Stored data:
········

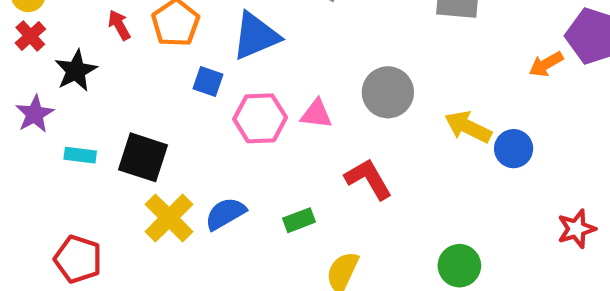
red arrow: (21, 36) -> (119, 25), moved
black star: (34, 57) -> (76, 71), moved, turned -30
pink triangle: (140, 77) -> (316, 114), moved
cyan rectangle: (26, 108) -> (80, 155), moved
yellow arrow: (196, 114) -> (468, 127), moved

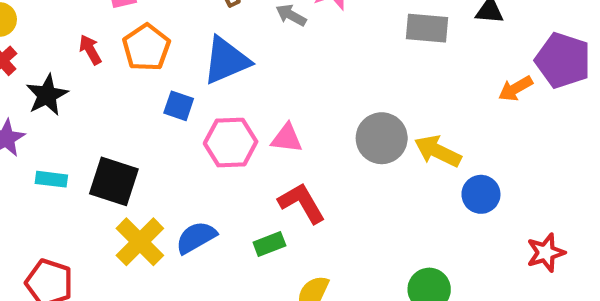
gray circle: (388, 92) -> (382, 138), moved
blue circle: (514, 149) -> (481, 194), moved
red L-shape: (368, 179) -> (302, 203), moved

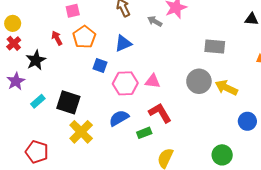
gray rectangle: (427, 28) -> (215, 47), moved
blue triangle: (226, 60) -> (123, 43), size x0.7
cyan rectangle: (51, 179) -> (38, 101), turned -48
blue circle: (481, 194) -> (247, 121), moved
blue semicircle: (196, 237) -> (119, 118), moved

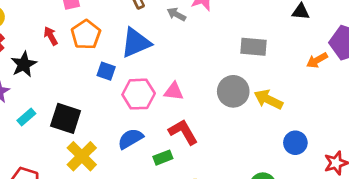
blue triangle: (123, 43) -> (136, 43), size x1.4

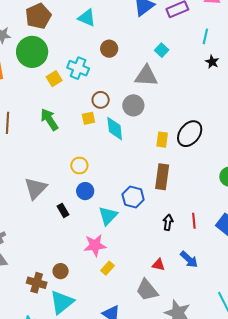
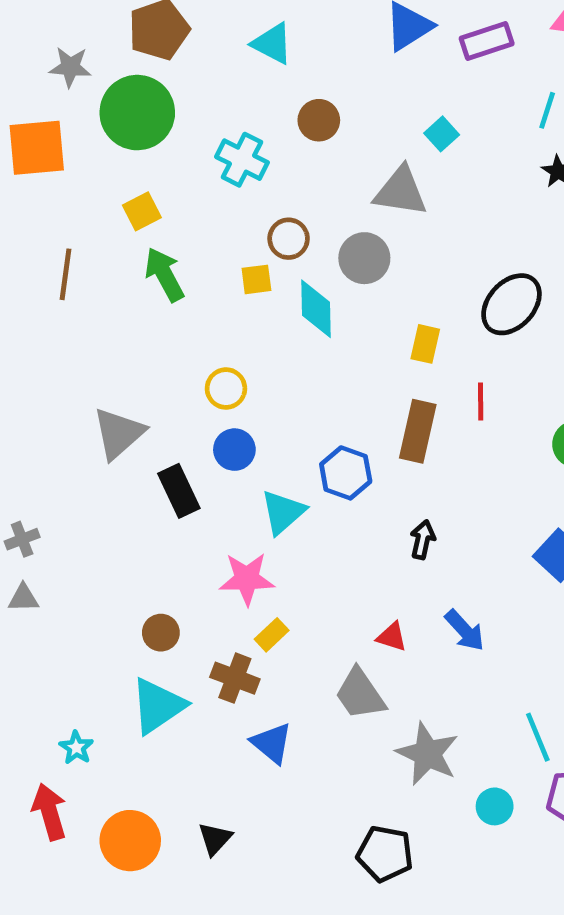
yellow square: (54, 79) -> (142, 211), moved
black ellipse: (190, 134) -> (511, 304), moved
black rectangle: (63, 210) -> (179, 491), size x1.5
red line: (194, 221) -> (481, 402), moved
brown cross: (37, 283) -> (235, 678), moved

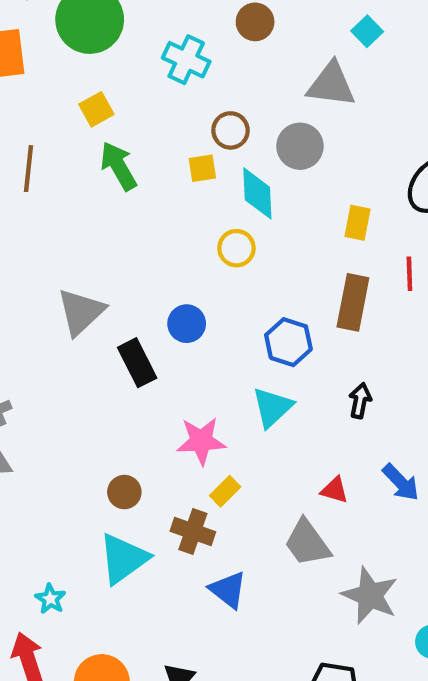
yellow circle: (226, 389) -> (236, 248), moved
cyan triangle: (283, 512) -> (272, 407), moved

········

# [WORK TASK]
Each line from the one containing "blue triangle: (226, 60)" to the final line of the data must be printed exactly, both included, with nothing else and no pictures.

# [ANSWER SECTION]
blue triangle: (226, 60) -> (123, 43), size x0.7
cyan rectangle: (51, 179) -> (38, 101), turned -48
blue circle: (481, 194) -> (247, 121), moved
blue semicircle: (196, 237) -> (119, 118), moved

blue triangle: (123, 43) -> (136, 43), size x1.4

yellow square: (54, 79) -> (142, 211), moved
black ellipse: (190, 134) -> (511, 304), moved
black rectangle: (63, 210) -> (179, 491), size x1.5
red line: (194, 221) -> (481, 402), moved
brown cross: (37, 283) -> (235, 678), moved

yellow circle: (226, 389) -> (236, 248), moved
cyan triangle: (283, 512) -> (272, 407), moved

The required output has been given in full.